◆ WHAT THE EXERCISE ASKS
Send back every line of the data exactly.
BEGIN DATA SUPPLIED
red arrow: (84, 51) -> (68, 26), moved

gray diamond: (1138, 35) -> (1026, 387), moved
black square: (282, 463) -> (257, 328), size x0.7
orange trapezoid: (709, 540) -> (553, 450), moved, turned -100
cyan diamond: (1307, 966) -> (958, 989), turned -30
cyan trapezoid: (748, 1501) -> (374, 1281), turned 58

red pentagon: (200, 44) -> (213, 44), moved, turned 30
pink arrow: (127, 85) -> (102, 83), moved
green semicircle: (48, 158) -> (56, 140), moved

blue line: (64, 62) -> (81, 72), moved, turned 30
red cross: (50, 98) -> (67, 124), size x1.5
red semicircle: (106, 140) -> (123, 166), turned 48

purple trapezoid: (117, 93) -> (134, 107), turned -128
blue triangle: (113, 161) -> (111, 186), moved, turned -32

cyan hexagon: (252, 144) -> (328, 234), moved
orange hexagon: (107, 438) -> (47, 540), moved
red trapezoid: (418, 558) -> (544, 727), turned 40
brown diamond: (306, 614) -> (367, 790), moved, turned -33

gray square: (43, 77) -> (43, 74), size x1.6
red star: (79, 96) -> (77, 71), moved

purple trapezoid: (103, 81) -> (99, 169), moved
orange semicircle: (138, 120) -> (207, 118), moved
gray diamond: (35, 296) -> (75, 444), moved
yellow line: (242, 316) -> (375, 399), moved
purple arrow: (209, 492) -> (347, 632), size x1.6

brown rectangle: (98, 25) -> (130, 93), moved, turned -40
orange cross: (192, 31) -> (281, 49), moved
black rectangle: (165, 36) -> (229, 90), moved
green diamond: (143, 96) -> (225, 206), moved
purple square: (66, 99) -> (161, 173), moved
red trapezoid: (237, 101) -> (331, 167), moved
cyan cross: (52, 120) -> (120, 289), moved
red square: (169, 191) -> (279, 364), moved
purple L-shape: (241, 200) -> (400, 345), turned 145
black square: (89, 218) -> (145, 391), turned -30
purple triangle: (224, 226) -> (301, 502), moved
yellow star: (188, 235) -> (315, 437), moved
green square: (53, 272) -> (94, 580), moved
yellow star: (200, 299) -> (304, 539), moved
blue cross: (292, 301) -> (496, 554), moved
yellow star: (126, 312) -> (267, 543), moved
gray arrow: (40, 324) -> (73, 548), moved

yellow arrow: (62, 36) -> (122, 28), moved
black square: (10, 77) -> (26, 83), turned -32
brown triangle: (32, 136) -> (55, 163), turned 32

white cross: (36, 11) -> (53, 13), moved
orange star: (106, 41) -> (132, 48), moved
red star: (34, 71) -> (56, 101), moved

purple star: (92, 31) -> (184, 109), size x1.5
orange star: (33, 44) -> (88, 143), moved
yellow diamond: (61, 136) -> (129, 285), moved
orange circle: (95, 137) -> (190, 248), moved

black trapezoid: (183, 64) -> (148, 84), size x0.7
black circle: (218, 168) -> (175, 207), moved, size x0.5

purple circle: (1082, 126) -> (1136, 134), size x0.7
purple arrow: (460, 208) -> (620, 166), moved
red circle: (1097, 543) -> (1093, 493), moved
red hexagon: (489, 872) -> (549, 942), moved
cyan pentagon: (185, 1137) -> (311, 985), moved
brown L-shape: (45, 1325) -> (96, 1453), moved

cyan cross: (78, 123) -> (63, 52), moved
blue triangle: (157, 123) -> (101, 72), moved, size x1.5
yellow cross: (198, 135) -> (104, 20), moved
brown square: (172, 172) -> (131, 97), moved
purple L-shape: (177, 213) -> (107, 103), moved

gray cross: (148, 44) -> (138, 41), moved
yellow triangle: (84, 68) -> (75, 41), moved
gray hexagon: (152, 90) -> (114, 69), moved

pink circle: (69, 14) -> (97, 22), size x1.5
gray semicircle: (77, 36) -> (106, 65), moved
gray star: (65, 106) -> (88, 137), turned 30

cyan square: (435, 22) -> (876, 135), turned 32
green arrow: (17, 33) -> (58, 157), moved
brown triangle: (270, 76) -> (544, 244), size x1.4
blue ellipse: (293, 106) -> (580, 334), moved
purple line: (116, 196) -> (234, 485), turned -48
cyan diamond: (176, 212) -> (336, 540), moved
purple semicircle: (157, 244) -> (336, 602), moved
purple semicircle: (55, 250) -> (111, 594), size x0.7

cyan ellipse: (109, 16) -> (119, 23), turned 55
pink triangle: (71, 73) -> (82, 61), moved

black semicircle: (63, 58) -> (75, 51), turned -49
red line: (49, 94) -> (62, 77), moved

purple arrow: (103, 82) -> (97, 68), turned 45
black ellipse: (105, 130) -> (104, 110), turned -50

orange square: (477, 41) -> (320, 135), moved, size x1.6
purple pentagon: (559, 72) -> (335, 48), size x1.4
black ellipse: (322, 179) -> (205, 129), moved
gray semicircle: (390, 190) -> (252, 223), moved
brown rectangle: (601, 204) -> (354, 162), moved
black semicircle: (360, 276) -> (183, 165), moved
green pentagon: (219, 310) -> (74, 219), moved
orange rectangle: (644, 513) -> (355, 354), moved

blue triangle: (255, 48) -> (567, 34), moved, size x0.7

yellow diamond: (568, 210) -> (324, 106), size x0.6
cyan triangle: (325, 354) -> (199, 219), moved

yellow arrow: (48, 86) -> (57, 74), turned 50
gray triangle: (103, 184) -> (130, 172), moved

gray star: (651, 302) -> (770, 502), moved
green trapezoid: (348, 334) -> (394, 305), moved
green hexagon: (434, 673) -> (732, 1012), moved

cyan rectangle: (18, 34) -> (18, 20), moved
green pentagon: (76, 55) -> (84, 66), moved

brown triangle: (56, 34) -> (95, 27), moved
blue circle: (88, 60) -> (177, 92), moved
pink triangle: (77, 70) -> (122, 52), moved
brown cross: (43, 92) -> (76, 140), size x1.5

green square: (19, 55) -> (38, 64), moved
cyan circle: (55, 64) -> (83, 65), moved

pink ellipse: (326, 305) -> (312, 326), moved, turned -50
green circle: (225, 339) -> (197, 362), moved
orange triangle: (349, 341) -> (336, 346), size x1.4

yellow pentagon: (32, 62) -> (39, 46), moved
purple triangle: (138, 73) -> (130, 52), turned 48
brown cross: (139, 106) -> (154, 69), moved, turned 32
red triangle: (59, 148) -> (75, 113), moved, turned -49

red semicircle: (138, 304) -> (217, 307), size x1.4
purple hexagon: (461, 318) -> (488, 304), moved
END DATA SUPPLIED
◆ OUTPUT OF THE TASK
red arrow: (84, 51) -> (68, 26), moved

gray diamond: (1138, 35) -> (1026, 387), moved
black square: (282, 463) -> (257, 328), size x0.7
orange trapezoid: (709, 540) -> (553, 450), moved, turned -100
cyan diamond: (1307, 966) -> (958, 989), turned -30
cyan trapezoid: (748, 1501) -> (374, 1281), turned 58

red pentagon: (200, 44) -> (213, 44), moved, turned 30
pink arrow: (127, 85) -> (102, 83), moved
green semicircle: (48, 158) -> (56, 140), moved

blue line: (64, 62) -> (81, 72), moved, turned 30
red cross: (50, 98) -> (67, 124), size x1.5
red semicircle: (106, 140) -> (123, 166), turned 48

purple trapezoid: (117, 93) -> (134, 107), turned -128
blue triangle: (113, 161) -> (111, 186), moved, turned -32

cyan hexagon: (252, 144) -> (328, 234), moved
orange hexagon: (107, 438) -> (47, 540), moved
red trapezoid: (418, 558) -> (544, 727), turned 40
brown diamond: (306, 614) -> (367, 790), moved, turned -33

gray square: (43, 77) -> (43, 74), size x1.6
red star: (79, 96) -> (77, 71), moved

purple trapezoid: (103, 81) -> (99, 169), moved
orange semicircle: (138, 120) -> (207, 118), moved
gray diamond: (35, 296) -> (75, 444), moved
yellow line: (242, 316) -> (375, 399), moved
purple arrow: (209, 492) -> (347, 632), size x1.6

brown rectangle: (98, 25) -> (130, 93), moved, turned -40
orange cross: (192, 31) -> (281, 49), moved
black rectangle: (165, 36) -> (229, 90), moved
green diamond: (143, 96) -> (225, 206), moved
purple square: (66, 99) -> (161, 173), moved
red trapezoid: (237, 101) -> (331, 167), moved
cyan cross: (52, 120) -> (120, 289), moved
red square: (169, 191) -> (279, 364), moved
purple L-shape: (241, 200) -> (400, 345), turned 145
black square: (89, 218) -> (145, 391), turned -30
purple triangle: (224, 226) -> (301, 502), moved
yellow star: (188, 235) -> (315, 437), moved
green square: (53, 272) -> (94, 580), moved
yellow star: (200, 299) -> (304, 539), moved
blue cross: (292, 301) -> (496, 554), moved
yellow star: (126, 312) -> (267, 543), moved
gray arrow: (40, 324) -> (73, 548), moved

yellow arrow: (62, 36) -> (122, 28), moved
black square: (10, 77) -> (26, 83), turned -32
brown triangle: (32, 136) -> (55, 163), turned 32

white cross: (36, 11) -> (53, 13), moved
orange star: (106, 41) -> (132, 48), moved
red star: (34, 71) -> (56, 101), moved

purple star: (92, 31) -> (184, 109), size x1.5
orange star: (33, 44) -> (88, 143), moved
yellow diamond: (61, 136) -> (129, 285), moved
orange circle: (95, 137) -> (190, 248), moved

black trapezoid: (183, 64) -> (148, 84), size x0.7
black circle: (218, 168) -> (175, 207), moved, size x0.5

purple circle: (1082, 126) -> (1136, 134), size x0.7
purple arrow: (460, 208) -> (620, 166), moved
red circle: (1097, 543) -> (1093, 493), moved
red hexagon: (489, 872) -> (549, 942), moved
cyan pentagon: (185, 1137) -> (311, 985), moved
brown L-shape: (45, 1325) -> (96, 1453), moved

cyan cross: (78, 123) -> (63, 52), moved
blue triangle: (157, 123) -> (101, 72), moved, size x1.5
yellow cross: (198, 135) -> (104, 20), moved
brown square: (172, 172) -> (131, 97), moved
purple L-shape: (177, 213) -> (107, 103), moved

gray cross: (148, 44) -> (138, 41), moved
yellow triangle: (84, 68) -> (75, 41), moved
gray hexagon: (152, 90) -> (114, 69), moved

pink circle: (69, 14) -> (97, 22), size x1.5
gray semicircle: (77, 36) -> (106, 65), moved
gray star: (65, 106) -> (88, 137), turned 30

cyan square: (435, 22) -> (876, 135), turned 32
green arrow: (17, 33) -> (58, 157), moved
brown triangle: (270, 76) -> (544, 244), size x1.4
blue ellipse: (293, 106) -> (580, 334), moved
purple line: (116, 196) -> (234, 485), turned -48
cyan diamond: (176, 212) -> (336, 540), moved
purple semicircle: (157, 244) -> (336, 602), moved
purple semicircle: (55, 250) -> (111, 594), size x0.7

cyan ellipse: (109, 16) -> (119, 23), turned 55
pink triangle: (71, 73) -> (82, 61), moved

black semicircle: (63, 58) -> (75, 51), turned -49
red line: (49, 94) -> (62, 77), moved

purple arrow: (103, 82) -> (97, 68), turned 45
black ellipse: (105, 130) -> (104, 110), turned -50

orange square: (477, 41) -> (320, 135), moved, size x1.6
purple pentagon: (559, 72) -> (335, 48), size x1.4
black ellipse: (322, 179) -> (205, 129), moved
gray semicircle: (390, 190) -> (252, 223), moved
brown rectangle: (601, 204) -> (354, 162), moved
black semicircle: (360, 276) -> (183, 165), moved
green pentagon: (219, 310) -> (74, 219), moved
orange rectangle: (644, 513) -> (355, 354), moved

blue triangle: (255, 48) -> (567, 34), moved, size x0.7

yellow diamond: (568, 210) -> (324, 106), size x0.6
cyan triangle: (325, 354) -> (199, 219), moved

yellow arrow: (48, 86) -> (57, 74), turned 50
gray triangle: (103, 184) -> (130, 172), moved

gray star: (651, 302) -> (770, 502), moved
green trapezoid: (348, 334) -> (394, 305), moved
green hexagon: (434, 673) -> (732, 1012), moved

cyan rectangle: (18, 34) -> (18, 20), moved
green pentagon: (76, 55) -> (84, 66), moved

brown triangle: (56, 34) -> (95, 27), moved
blue circle: (88, 60) -> (177, 92), moved
pink triangle: (77, 70) -> (122, 52), moved
brown cross: (43, 92) -> (76, 140), size x1.5

green square: (19, 55) -> (38, 64), moved
cyan circle: (55, 64) -> (83, 65), moved

pink ellipse: (326, 305) -> (312, 326), moved, turned -50
green circle: (225, 339) -> (197, 362), moved
orange triangle: (349, 341) -> (336, 346), size x1.4

yellow pentagon: (32, 62) -> (39, 46), moved
purple triangle: (138, 73) -> (130, 52), turned 48
brown cross: (139, 106) -> (154, 69), moved, turned 32
red triangle: (59, 148) -> (75, 113), moved, turned -49

red semicircle: (138, 304) -> (217, 307), size x1.4
purple hexagon: (461, 318) -> (488, 304), moved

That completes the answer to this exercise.